### Work task
Beginning at the line that contains "brown camera: 3 -> 2", reproduce every line to the end of the material without changing any of them.

### Provided information
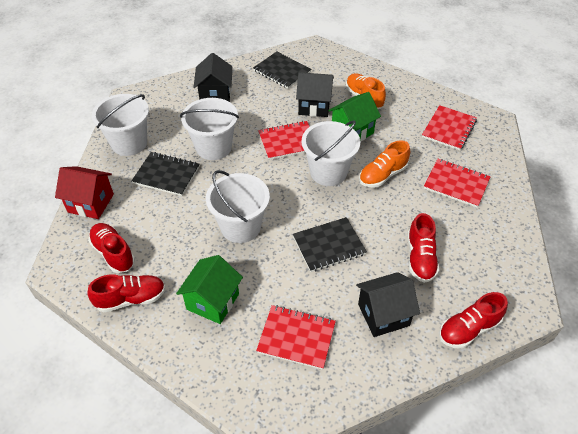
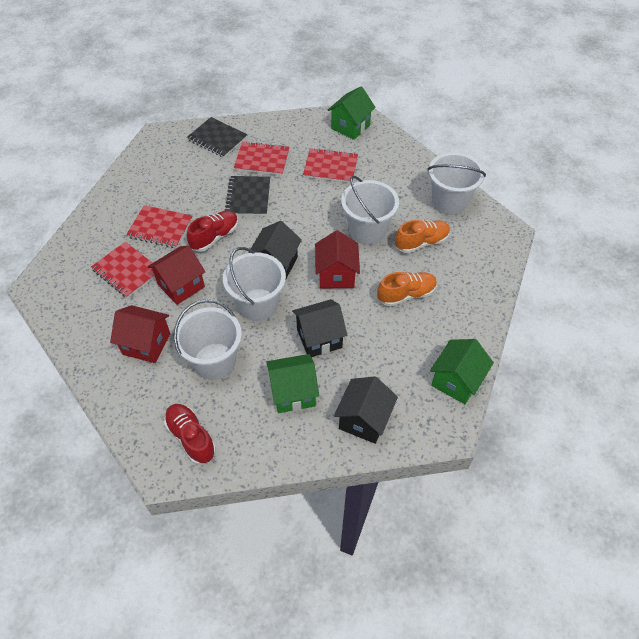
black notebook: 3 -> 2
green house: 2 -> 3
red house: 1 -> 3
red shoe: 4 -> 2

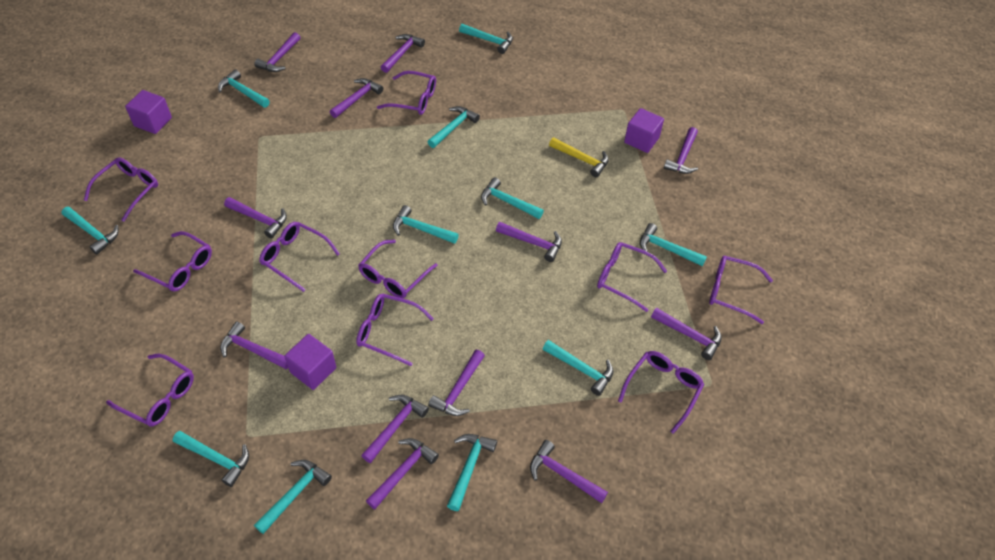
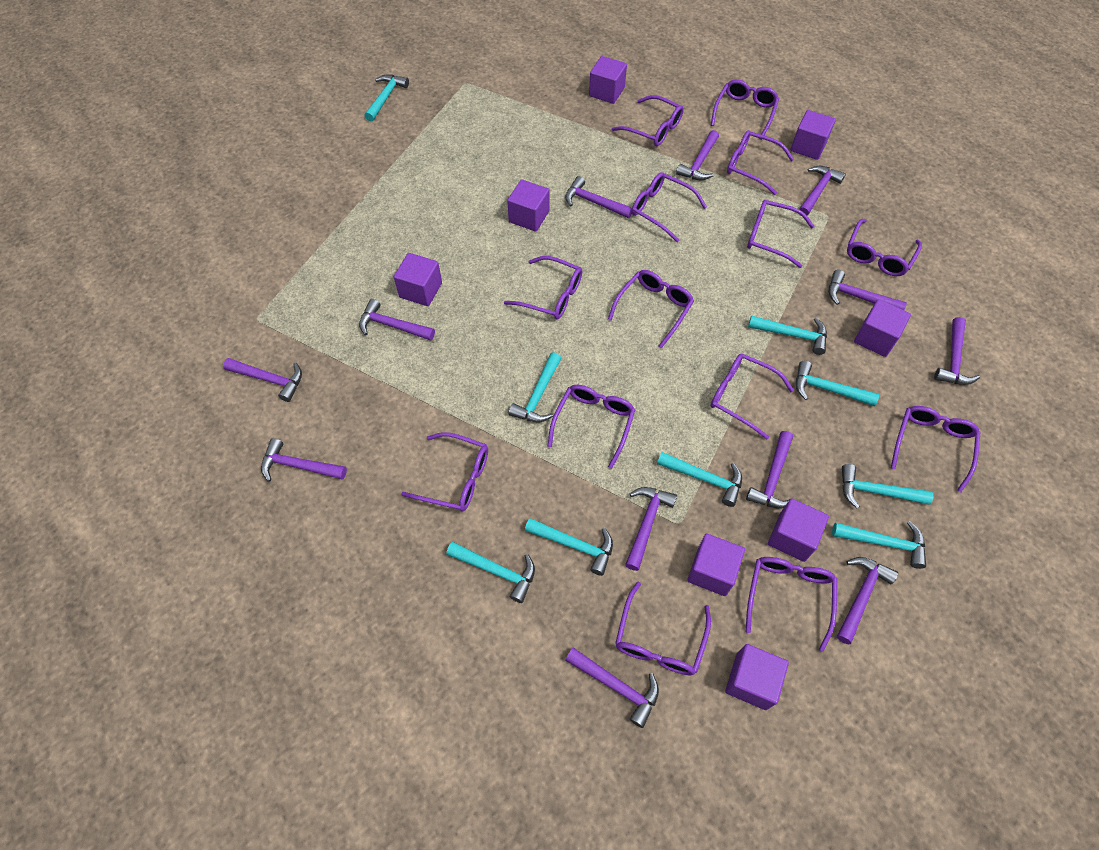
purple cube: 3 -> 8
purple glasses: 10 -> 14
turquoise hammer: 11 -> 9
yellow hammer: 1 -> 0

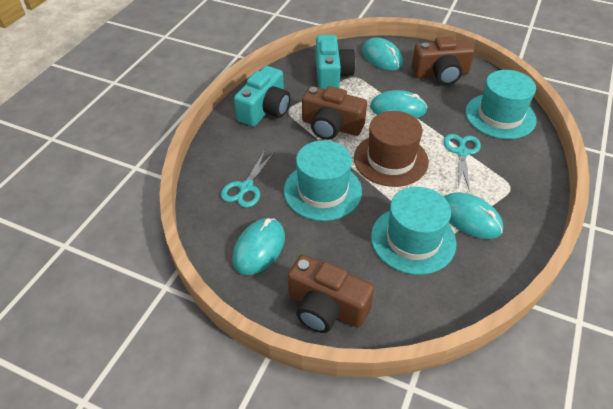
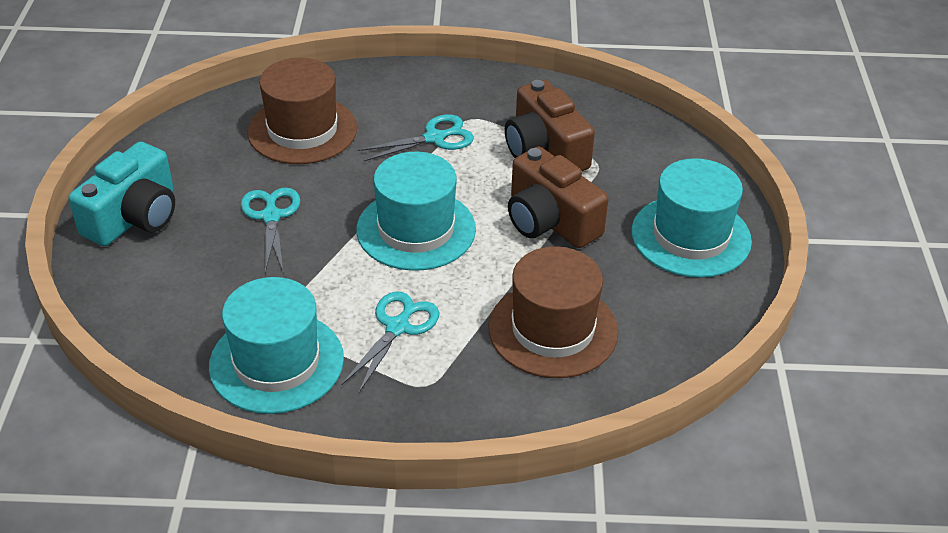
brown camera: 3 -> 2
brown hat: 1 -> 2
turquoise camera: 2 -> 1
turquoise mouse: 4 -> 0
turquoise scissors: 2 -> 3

### Answer to this task
brown camera: 3 -> 2
brown hat: 1 -> 2
turquoise camera: 2 -> 1
turquoise mouse: 4 -> 0
turquoise scissors: 2 -> 3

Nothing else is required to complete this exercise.